_What to do_: Can you rewrite the lines as a numbered list, without the blank lines? Begin at the line that contains "No, (689, 442) is closer to viewer." and stop after the last line of the data, including both ends.

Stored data

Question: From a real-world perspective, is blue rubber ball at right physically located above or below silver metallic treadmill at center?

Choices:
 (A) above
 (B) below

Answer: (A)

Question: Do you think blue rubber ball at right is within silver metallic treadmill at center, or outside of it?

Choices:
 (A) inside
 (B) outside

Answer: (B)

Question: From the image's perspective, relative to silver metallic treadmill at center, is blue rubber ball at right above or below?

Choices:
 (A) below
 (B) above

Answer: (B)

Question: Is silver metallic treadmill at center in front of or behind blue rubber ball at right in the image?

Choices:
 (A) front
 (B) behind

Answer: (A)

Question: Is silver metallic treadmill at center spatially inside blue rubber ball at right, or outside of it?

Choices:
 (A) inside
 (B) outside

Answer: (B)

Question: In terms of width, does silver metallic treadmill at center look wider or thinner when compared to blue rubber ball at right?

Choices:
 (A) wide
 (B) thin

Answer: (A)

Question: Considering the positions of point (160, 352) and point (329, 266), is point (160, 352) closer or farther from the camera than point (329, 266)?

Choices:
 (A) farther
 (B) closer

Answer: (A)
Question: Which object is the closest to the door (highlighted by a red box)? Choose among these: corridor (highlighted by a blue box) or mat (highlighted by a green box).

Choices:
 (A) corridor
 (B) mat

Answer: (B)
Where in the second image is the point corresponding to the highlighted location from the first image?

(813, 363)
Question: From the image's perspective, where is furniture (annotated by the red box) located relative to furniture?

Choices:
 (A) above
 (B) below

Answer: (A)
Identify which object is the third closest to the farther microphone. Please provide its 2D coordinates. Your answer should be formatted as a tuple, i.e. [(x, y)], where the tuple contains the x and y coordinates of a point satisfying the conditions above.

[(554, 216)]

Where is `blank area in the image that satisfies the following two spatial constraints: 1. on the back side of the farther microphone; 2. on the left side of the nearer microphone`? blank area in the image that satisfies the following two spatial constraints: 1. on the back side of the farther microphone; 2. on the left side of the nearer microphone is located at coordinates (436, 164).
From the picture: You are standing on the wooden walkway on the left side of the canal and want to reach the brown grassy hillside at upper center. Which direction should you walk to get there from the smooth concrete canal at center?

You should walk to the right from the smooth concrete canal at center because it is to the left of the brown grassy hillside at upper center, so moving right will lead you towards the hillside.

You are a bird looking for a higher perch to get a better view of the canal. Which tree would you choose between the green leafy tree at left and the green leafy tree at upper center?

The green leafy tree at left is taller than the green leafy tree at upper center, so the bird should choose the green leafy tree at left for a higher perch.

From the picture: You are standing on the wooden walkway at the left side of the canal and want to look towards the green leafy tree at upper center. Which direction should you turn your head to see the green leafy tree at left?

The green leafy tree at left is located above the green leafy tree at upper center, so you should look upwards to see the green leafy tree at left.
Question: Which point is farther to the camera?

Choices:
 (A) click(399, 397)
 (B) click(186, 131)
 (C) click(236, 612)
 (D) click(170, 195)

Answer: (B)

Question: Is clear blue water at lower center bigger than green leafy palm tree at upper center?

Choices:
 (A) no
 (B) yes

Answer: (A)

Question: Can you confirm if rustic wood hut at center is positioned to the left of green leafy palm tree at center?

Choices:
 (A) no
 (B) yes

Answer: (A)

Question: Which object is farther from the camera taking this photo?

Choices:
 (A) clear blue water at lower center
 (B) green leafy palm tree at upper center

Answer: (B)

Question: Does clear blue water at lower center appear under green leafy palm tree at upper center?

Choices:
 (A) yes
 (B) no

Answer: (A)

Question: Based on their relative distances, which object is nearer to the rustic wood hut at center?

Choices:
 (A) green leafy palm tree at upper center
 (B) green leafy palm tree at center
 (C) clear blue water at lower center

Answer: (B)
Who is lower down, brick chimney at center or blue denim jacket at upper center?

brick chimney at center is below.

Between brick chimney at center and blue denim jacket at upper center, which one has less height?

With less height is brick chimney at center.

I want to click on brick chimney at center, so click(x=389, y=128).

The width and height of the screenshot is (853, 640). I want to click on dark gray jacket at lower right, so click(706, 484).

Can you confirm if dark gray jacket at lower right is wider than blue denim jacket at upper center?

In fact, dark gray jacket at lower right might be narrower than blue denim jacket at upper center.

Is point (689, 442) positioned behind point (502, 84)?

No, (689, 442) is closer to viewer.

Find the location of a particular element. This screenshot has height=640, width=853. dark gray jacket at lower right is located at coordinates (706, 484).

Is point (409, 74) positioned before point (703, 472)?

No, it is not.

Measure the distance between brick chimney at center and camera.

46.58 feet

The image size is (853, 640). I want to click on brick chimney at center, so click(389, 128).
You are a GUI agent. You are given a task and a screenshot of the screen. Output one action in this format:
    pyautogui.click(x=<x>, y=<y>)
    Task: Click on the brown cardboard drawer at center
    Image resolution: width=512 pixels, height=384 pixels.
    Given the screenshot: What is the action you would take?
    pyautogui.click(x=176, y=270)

_Task output_:
1. No, (689, 442) is closer to viewer.
2. Find the location of a particular element. This screenshot has height=640, width=853. dark gray jacket at lower right is located at coordinates (706, 484).
3. Is point (409, 74) positioned before point (703, 472)?
4. No, it is not.
5. Measure the distance between brick chimney at center and camera.
6. 46.58 feet
7. The image size is (853, 640). I want to click on brick chimney at center, so click(389, 128).
8. You are a GUI agent. You are given a task and a screenshot of the screen. Output one action in this format:
9.     pyautogui.click(x=<x>, y=<y>)
10.     Task: Click on the brown cardboard drawer at center
11.     Image resolution: width=512 pixels, height=384 pixels.
12.     Given the screenshot: What is the action you would take?
13.     pyautogui.click(x=176, y=270)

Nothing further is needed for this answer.